##### Data lines
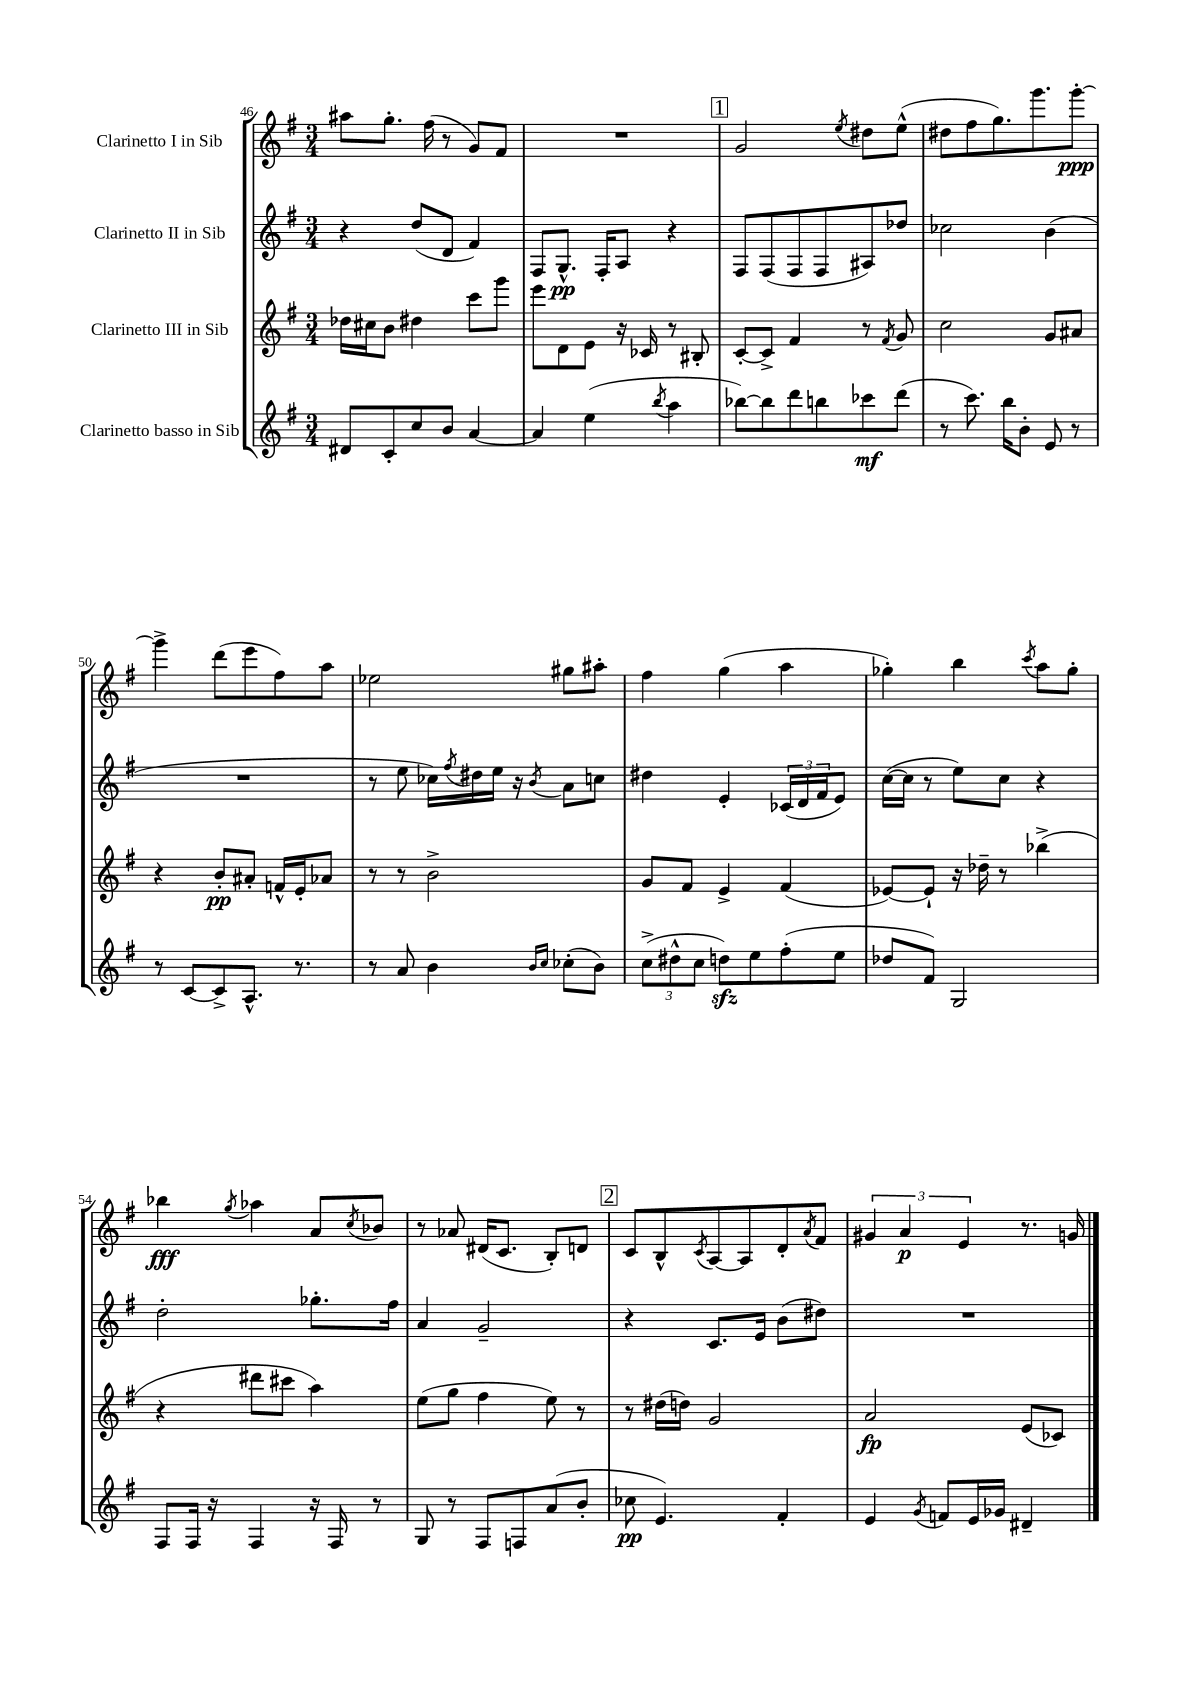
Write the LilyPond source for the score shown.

<<
\new StaffGroup <<
\new Staff = "s0" \with { instrumentName = "Clarinetto I in Sib" } {
    \clef treble \key g \major \numericTimeSignature \time 3/4
    ais''8 g''8.-. fis''16( r8 g'8) fis'8 |
    R2. |
    \mark \markup { \box "1" } g'2 \acciaccatura { e''8 } dis''8 e''8-^( |
    dis''8 fis''8 g''8.) g'''8. g'''8~-.\ppp |
    g'''4-> d'''8( e'''8 fis''8) a''8 |
    ees''2 gis''8 ais''8-. |
    fis''4 g''4( a''4 |
    ges''4-.) b''4 \acciaccatura { c'''8 } a''8 ges''8-. |
    bes''4\fff \acciaccatura { g''8 } aes''4 a'8 \acciaccatura { c''8 } bes'8 |
    r8 aes'8 dis'16( c'8. b8-.) d'8 |
    \mark \markup { \box "2" } c'8 b8-^ \acciaccatura { c'8 } a8~ a8 d'8-. \acciaccatura { a'8 } fis'8 |
    \tuplet 3/2 { gis'4 a'4\p e'4 } r8. g'16 \bar "|." |
}
\new Staff = "s1" \with { instrumentName = "Clarinetto II in Sib" } {
    \clef treble \key g \major \numericTimeSignature \time 3/4
    r4 d''8( d'8 fis'4) |
    fis8 g8.-^\pp fis16-. a8 r4 |
    \mark \markup { \box "1" } fis8 fis8( fis8 fis8 ais8) des''8 |
    ces''2 b'4( |
    R2. |
    r8 e''8 ces''16) \acciaccatura { fis''8 } dis''16 e''16 r16 \acciaccatura { b'8 } a'8 c''8 |
    dis''4 e'4-. \tuplet 3/2 { ces'16( d'16 fis'16 } e'8) |
    c''16~( c''16 r8 e''8) c''8 r4 |
    d''2-. ges''8.-. fis''16 |
    a'4 g'2-- |
    \mark \markup { \box "2" } r4 c'8. e'16 b'8( dis''8) |
    R2. \bar "|." |
}
\new Staff = "s2" \with { instrumentName = "Clarinetto III in Sib" } {
    \clef treble \key g \major \numericTimeSignature \time 3/4
    des''16 cis''16 b'8 dis''4 c'''8 g'''8 |
    e'''8 d'8 e'8 r16 ces'16 r8 bis8-. |
    \mark \markup { \box "1" } c'8~-. c'8-> fis'4 r8 \acciaccatura { fis'8 } g'8 |
    c''2 g'8 ais'8 |
    r4 b'8-.\pp ais'8-. f'16-^ e'16-. aes'8 |
    r8 r8 b'2-> |
    g'8 fis'8 e'4-> fis'4( |
    ees'8~) ees'8-! r16 des''16-- r8 bes''4->( |
    r4 dis'''8 cis'''8 a''4) |
    e''8( g''8 fis''4 e''8) r8 |
    \mark \markup { \box "2" } r8 dis''16( d''16) g'2 |
    a'2\fp e'8( ces'8) \bar "|." |
}
\new Staff = "s3" \with { instrumentName = "Clarinetto basso in Sib" } {
    \clef treble \key g \major \numericTimeSignature \time 3/4
    dis'8 c'8-. c''8 b'8 a'4~ |
    a'4 e''4( \acciaccatura { b''8 } a''4 |
    \mark \markup { \box "1" } bes''8~) bes''8 d'''8 b''8 ces'''8\mf d'''8( |
    r8 c'''8.) b''16 b'8-. e'8 r8 |
    r8 c'8~ c'8-> a8.-^ r8. |
    r8 a'8 b'4 \grace { b'16 c''16 } ces''8-.( b'8) |
    \tuplet 3/2 { c''8->( dis''8-^ c''8 } d''8\sfz) e''8 fis''8-.( e''8 |
    des''8 fis'8) g2 |
    fis8 fis16 r16 fis4 r16 fis16 r8 |
    g8 r8 fis8 f8 a'8( b'8-. |
    \mark \markup { \box "2" } ces''8\pp e'4.) fis'4-. |
    e'4 \acciaccatura { g'8 } f'8 e'16 ges'16 dis'4-- \bar "|." |
}
>>
>>
\layout { \context { \Score currentBarNumber = #46 } }
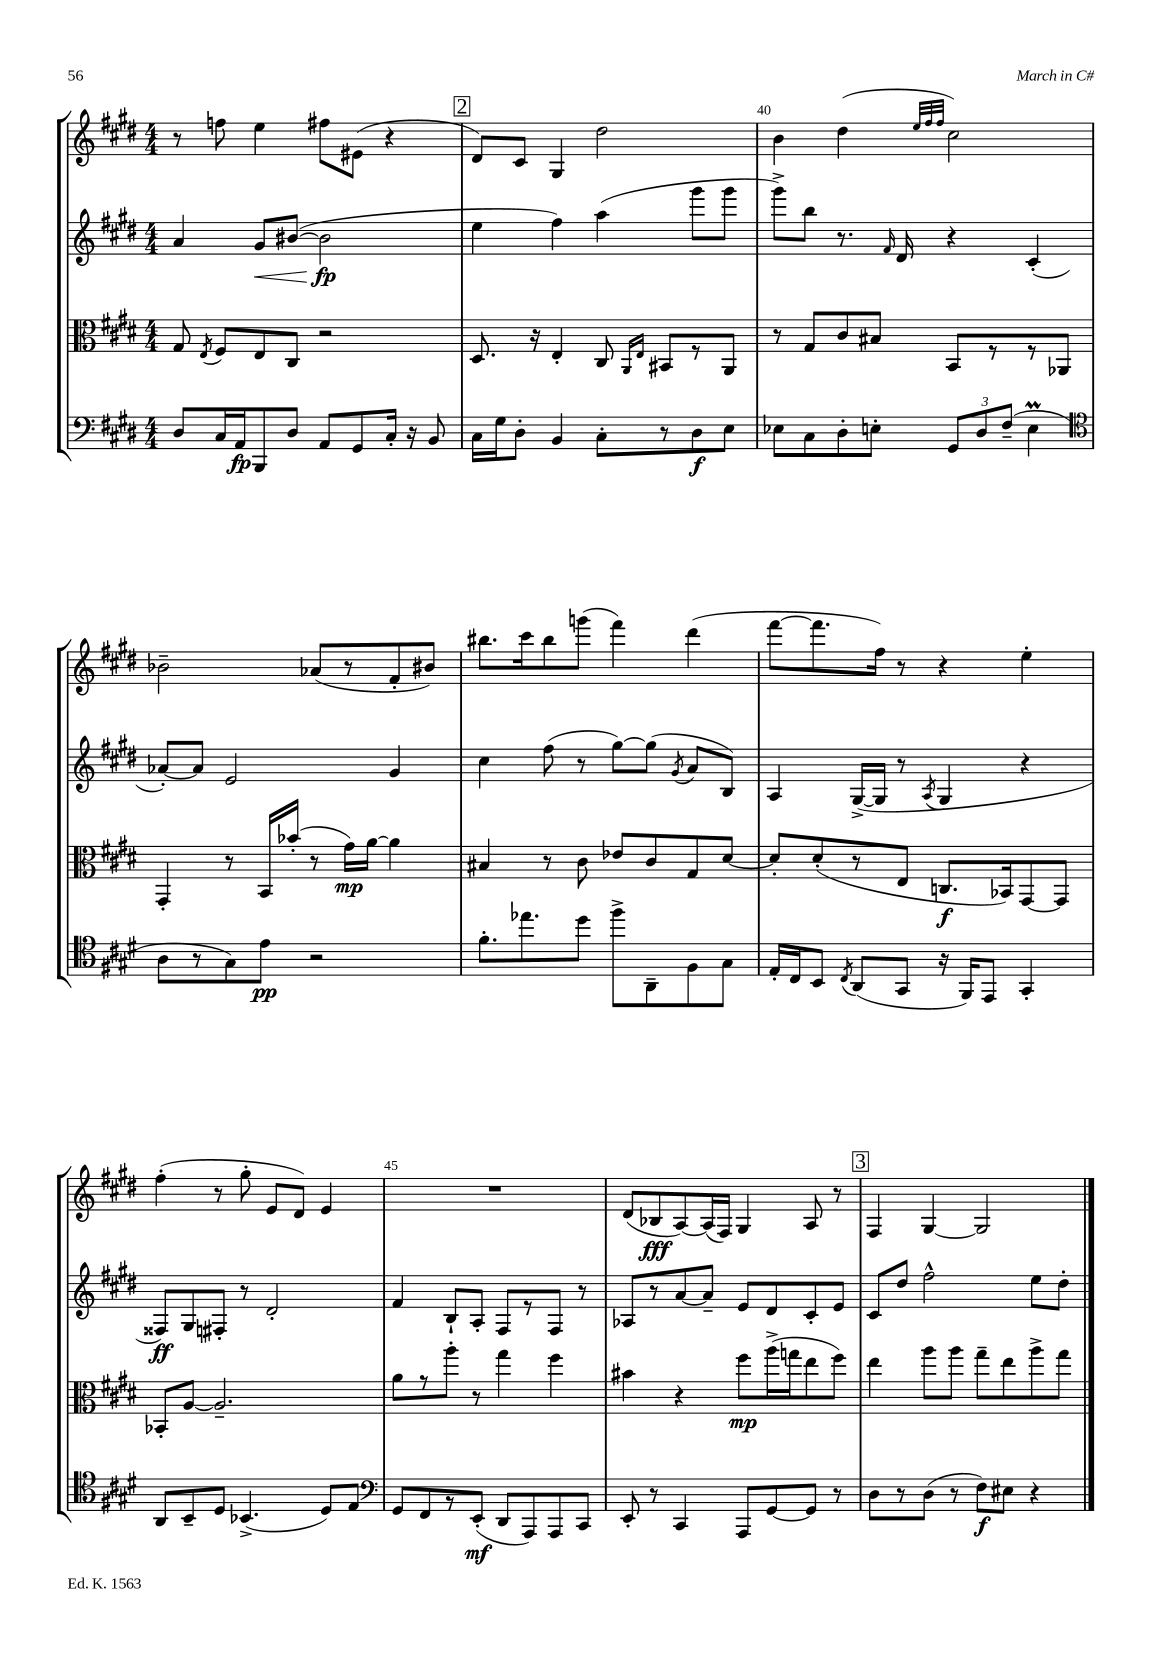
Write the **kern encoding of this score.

**kern	**dynam	**kern	**dynam	**kern	**dynam	**kern	**dynam
*part4	*part4	*part3	*part3	*part2	*part2	*part1	*part1
*staff4	*staff4	*staff3	*staff3	*staff2	*staff2	*staff1	*staff1
*clefF4	*	*clefC3	*	*clefG2	*	*clefG2	*
*k[f#c#g#d#]	*	*k[f#c#g#d#]	*	*k[f#c#g#d#]	*	*k[f#c#g#d#]	*
*M4/4	*	*M4/4	*	*M4/4	*	*M4/4	*
=38	=38	=38	=38	=38	=38	=38	=38
8D#/L	.	8G#/	.	4a/	.	8r	.
.	.	8qE/	.	.	.	.	.
16C#/L	.	8F#/L	.	.	.	8ffn\	.
16AA/J	fp	.	.	.	.	.	.
!	!	!	!	!	!LO:HP:b	!	!
8BBB/	.	8E/	.	8g#/L	<	4ee\	.
8D#/J	.	8C#/J	.	([8b#X/J	.	.	.
8AA/L	.	2r	.	2b#\]	fp	8ff#X\L	.
8GG#/	.	.	.	.	.	(8e#X\J	.
16C#'/Jk	.	.	.	.	.	4r	.
16r	.	.	.	.	.	.	.
8BB/	.	.	.	.	.	.	.
.	.	.	.	.	[	.	.
!!LO:REH:place=s1:t=2
=39	=39	=39	=39	=39	=39	=39	=39
16C#\LL	.	8.D#/	.	4ee\	.	8d#/L)	.
16G#\J	.	.	.	.	.	.	.
8D#'\J	.	.	.	.	.	8c#/J	.
.	.	16r	.	.	.	.	.
4BB/	.	4E'/	.	4ff#\)	.	4G#/	.
8C#'\L	.	8C#/	.	(4aa\	.	2dd#\	.
.	.	16qqAA/LL	.	.	.	.	.
.	.	16qqE/JJ	.	.	.	.	.
8r	.	8BB#X/L	.	.	.	.	.
8D#\	f	8r	.	8ggg#\L	.	.	.
8E\J	.	8AA/J	.	8ggg#\J	.	.	.
=40	=40	=40	=40	=40	=40	=40	=40
8E-X\L	.	8r	.	8ggg#^\L)	.	4b\	.
8C#\	.	8G#/L	.	8bb\J	.	.	.
8D#'\	.	8c#/	.	8.r	.	(4dd#\	.
8En'\J	.	8B#X/J	.	.	.	.	.
.	.	.	.	16qqf#/	.	.	.
.	.	.	.	16d#/	.	.	.
.	.	.	.	.	.	32qqee/LLL	.
.	.	.	.	.	.	32qqff#/	.
.	.	.	.	.	.	32qqff#/JJJ	.
12GG#/L	.	8BB/L	.	4r	.	2cc#\)	.
12D#/	.	.	.	.	.	.	.
.	.	8r	.	.	.	.	.
(12F#~/J	.	.	.	.	.	.	.
4EM\	.	8r	.	(4c#'/	.	.	.
.	.	8AA-X/J	.	.	.	.	.
!!LO:LB:g=z
=41	=41	=41	=41	=41	=41	=41	=41
*clefC4	*	*	*	*	*	*	*
8A\L	.	4GG#'/	.	[8a-X'/L)	.	2b-X~\	.
8r	.	.	.	8a-/J]	.	.	.
8G#\)	.	8r	.	2e/	.	.	.
8e\J	pp	16BB/LL	.	.	.	.	.
.	.	(16b-X'/JJ	.	.	.	.	.
2r	.	8r	.	.	.	(8a-X/L	.
.	.	16g#\LL)	mp	.	.	8r	.
.	.	[16a\JJ	.	.	.	.	.
.	.	4a\]	.	4g#/	.	8f#'/	.
.	.	.	.	.	.	8b#X/J)	.
=42	=42	=42	=42	=42	=42	=42	=42
8.f#'\L	.	4B#X/	.	4cc#\	.	8.bb#X\L	.
8.ee-X\	.	.	.	.	.	16ccc#\k	.
.	.	8r	.	(8ff#\	.	8bb#\	.
8dd#\J	.	8c#\	.	8r	.	(8gggn\J	.
8ff#^\L	.	8e-X/L	.	[8gg#\L)	.	4fff#\)	.
8AA~\	.	8c#/	.	(8gg#\J]	.	.	.
.	.	.	.	8qg#/	.	.	.
8F#\	.	8G#/	.	8a/L	.	(4ddd#\	.
8G#\J	.	[8d#/J	.	8B/J)	.	.	.
=43	=43	=43	=43	=43	=43	=43	=43
16E'/LL	.	8d#'/L]	.	4A/	.	[8fff#\L	.
16C#/J	.	.	.	.	.	.	.
8BB/J	.	(8d#'/	.	.	.	8.fff#\]	.
8qC#/	.	.	.	.	.	.	.
(8AA/L	.	8r	.	([16G#^/LL	.	.	.
.	.	.	.	16G#/JJ]	.	16ff#\Jk)	.
8GG#/J	.	8E/J	.	8r	.	8r	.
.	.	.	.	8qA/	.	.	.
16r	.	8.Cn/L	f	4G#/	.	4r	.
16FF#/KL)	.	.	.	.	.	.	.
8EE/J	.	.	.	.	.	.	.
.	.	16BB-X/k)	.	.	.	.	.
4GG#'/	.	[8GG#/	.	4r	.	4ee'\	.
.	.	8GG#/J]	.	.	.	.	.
!!LO:LB:g=z
=44	=44	=44	=44	=44	=44	=44	=44
8AA/L	.	8BB-X'/L	.	8F##X/L)	ff	(4ff#'\	.
8BB~/	.	[8A/J	.	8G#/	.	.	.
8D#/J	.	2.A~/]	.	8F#X'/J	.	8r	.
(4.BB-X^/	.	.	.	8r	.	8gg#'\	.
.	.	.	.	2d#'/	.	8e/L	.
.	.	.	.	.	.	8d#/J)	.
8D#/L)	.	.	.	.	.	4e/	.
8E/J	.	.	.	.	.	.	.
=45	=45	=45	=45	=45	=45	=45	=45
*clefF4	*	*	*	*	*	*	*
8GG#/L	.	8a\L	.	4f#/	.	1r	.
8FF#/	.	8r	.	.	.	.	.
8r	.	8aa'\J	.	8B`/L	.	.	.
(8EE'/J	mf	8r	.	8A'/J	.	.	.
8DD#/L	.	4gg#\	.	8F#/L	.	.	.
8AAA/)	.	.	.	8r	.	.	.
8AAA/	.	4ff#\	.	8F#/J	.	.	.
8CC#/J	.	.	.	8r	.	.	.
=46	=46	=46	=46	=46	=46	=46	=46
8EE'/	.	4b#X\	.	8A-X/L	.	(8d#/L	.
8r	.	.	.	8r	.	8B-X/	fff
4CC#/	.	4r	.	[8a/	.	[8A/)	.
.	.	.	.	8a~/J]	.	(16A/L]	.
.	.	.	.	.	.	16F#/JJ)	.
8AAA/L	.	8ff#\L	mp	8e/L	.	4G#/	.
[8GG#/	.	(16aa^\L	.	8d#/	.	.	.
.	.	16ggn\J	.	.	.	.	.
8GG#/J]	.	8ee\	.	8c#'/	.	8A/	.
8r	.	8ff#\J)	.	8e/J	.	8r	.
!!LO:REH:place=s1:t=3
=47	=47	=47	=47	=47	=47	=47	=47
8D#\L	.	4ee\	.	8c#/L	.	4F#/	.
8r	.	.	.	8dd#/J	.	.	.
(8D#\J	.	8aa\L	.	2ff#^^\	.	[4G#/	.
8r	.	8aa\J	.	.	.	.	.
8F#\L)	f	8gg#~\L	.	.	.	2G#/]	.
8E#X\J	.	8ee\	.	.	.	.	.
4r	.	8aa^\	.	8ee\L	.	.	.
.	.	8gg#\J	.	8dd#'\J	.	.	.
==	==	==	==	==	==	==	==
*-	*-	*-	*-	*-	*-	*-	*-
##########
--- Directive ---
Identify every line in the records above that contains the string "kern", and copy each one in full. Case counts.

--- Result of this exercise ---
Write the **kern encoding of this score.
**kern	**dynam	**kern	**dynam	**kern	**dynam	**kern	**dynam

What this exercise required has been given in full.